## JOB
Copy every line in the items below that contains the string "kern". Case matters.

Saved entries
START
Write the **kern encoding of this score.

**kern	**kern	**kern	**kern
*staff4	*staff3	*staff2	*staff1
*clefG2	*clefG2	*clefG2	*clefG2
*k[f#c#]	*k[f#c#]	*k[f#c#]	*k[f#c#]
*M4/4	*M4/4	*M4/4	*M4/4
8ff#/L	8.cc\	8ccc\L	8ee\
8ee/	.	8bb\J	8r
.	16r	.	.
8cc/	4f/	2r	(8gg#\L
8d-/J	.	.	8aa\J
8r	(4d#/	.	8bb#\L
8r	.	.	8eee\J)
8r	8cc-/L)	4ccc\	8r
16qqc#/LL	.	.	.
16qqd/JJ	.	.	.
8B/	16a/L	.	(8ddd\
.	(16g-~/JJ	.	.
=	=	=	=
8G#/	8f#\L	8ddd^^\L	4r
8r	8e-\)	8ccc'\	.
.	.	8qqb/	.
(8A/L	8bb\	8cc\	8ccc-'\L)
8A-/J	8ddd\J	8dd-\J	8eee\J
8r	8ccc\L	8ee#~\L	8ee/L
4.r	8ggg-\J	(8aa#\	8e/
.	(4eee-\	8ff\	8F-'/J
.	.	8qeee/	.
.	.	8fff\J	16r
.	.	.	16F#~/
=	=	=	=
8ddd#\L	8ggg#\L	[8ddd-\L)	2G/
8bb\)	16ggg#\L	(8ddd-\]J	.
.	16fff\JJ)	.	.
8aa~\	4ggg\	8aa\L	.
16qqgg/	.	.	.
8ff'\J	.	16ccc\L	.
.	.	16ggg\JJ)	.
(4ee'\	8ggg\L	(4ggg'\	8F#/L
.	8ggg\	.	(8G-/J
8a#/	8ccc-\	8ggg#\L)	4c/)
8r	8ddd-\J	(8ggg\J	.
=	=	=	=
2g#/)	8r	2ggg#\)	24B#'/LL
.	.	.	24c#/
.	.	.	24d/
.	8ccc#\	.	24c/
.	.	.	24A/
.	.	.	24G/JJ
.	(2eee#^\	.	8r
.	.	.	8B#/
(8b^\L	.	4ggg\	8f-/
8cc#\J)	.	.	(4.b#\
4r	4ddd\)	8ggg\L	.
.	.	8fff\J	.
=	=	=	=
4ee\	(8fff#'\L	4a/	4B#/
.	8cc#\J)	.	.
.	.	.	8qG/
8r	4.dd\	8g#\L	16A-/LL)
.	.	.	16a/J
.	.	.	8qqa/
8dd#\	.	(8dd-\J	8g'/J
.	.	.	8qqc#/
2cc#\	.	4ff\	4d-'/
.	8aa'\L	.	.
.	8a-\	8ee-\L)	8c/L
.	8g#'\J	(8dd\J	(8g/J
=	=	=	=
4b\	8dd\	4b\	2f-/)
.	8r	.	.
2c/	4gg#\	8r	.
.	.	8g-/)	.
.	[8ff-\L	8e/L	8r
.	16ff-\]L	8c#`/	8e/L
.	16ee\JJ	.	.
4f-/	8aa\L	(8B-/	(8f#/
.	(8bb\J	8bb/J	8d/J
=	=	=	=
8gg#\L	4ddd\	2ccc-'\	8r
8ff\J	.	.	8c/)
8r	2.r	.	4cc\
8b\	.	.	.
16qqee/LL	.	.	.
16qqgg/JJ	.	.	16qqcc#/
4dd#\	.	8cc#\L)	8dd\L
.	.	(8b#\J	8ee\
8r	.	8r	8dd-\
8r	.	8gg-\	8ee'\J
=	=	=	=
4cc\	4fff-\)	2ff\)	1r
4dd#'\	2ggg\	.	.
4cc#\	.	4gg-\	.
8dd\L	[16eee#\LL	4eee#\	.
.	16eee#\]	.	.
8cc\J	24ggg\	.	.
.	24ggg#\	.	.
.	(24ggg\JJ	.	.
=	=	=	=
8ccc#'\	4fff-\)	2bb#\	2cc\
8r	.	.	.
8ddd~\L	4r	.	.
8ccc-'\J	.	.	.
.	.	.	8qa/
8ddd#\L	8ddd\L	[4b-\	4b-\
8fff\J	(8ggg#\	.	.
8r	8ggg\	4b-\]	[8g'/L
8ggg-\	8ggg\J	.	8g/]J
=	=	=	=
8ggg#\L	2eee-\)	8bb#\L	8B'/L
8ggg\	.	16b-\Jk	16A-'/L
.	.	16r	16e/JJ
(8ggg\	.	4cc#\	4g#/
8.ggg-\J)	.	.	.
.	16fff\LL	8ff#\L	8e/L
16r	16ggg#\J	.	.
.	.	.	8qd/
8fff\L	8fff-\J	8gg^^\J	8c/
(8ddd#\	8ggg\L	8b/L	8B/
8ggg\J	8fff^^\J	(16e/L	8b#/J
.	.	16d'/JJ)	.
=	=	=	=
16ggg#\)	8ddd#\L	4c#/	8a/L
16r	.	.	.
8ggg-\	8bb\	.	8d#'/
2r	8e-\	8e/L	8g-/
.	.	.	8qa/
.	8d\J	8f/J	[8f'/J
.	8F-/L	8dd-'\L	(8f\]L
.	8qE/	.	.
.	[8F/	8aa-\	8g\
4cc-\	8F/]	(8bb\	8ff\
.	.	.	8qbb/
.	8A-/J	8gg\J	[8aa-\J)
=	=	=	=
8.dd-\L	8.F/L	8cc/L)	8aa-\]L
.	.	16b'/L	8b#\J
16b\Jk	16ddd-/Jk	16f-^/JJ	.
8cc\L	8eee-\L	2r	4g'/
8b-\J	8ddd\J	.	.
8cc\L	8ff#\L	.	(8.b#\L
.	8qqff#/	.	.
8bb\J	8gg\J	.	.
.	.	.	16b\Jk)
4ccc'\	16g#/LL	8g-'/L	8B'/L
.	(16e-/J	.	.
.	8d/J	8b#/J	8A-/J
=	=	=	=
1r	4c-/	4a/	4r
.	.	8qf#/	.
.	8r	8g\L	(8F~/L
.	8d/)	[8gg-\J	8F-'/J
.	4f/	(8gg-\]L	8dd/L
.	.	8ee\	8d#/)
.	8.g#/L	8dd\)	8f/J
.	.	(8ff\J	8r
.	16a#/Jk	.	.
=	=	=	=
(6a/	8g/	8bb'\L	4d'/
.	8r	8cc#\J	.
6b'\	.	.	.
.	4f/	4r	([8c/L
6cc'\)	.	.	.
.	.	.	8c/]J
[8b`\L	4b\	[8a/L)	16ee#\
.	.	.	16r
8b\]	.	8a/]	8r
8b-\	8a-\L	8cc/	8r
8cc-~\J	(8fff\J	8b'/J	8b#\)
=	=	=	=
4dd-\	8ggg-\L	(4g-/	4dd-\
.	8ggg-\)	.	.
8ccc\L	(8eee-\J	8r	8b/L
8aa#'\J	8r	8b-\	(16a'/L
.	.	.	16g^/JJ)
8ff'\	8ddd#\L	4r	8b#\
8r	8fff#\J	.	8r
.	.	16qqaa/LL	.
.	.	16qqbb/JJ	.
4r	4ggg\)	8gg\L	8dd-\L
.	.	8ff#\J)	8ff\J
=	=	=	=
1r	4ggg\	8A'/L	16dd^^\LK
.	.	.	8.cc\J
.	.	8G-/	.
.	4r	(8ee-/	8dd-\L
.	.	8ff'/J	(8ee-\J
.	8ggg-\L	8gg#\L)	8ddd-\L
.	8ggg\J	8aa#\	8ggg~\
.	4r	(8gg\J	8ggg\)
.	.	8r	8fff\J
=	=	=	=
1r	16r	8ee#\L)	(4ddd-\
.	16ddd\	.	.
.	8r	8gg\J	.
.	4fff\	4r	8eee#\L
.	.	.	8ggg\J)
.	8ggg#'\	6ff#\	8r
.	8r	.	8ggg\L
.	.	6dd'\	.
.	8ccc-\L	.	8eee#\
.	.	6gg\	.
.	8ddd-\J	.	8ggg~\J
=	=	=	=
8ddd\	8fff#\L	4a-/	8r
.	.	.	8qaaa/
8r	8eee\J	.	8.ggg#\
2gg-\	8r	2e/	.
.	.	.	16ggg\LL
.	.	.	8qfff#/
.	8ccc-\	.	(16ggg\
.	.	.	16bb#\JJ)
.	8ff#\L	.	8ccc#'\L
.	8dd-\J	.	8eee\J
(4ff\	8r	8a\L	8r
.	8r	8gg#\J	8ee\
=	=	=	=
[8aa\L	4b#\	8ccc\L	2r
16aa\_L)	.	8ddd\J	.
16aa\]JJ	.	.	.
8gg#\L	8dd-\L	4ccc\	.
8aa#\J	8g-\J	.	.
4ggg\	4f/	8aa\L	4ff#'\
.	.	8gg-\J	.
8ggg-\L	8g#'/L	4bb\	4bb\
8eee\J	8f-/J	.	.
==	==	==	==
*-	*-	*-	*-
END
## SOLUTION TO THIS TASK
Write the **kern encoding of this score.
**kern	**kern	**kern	**kern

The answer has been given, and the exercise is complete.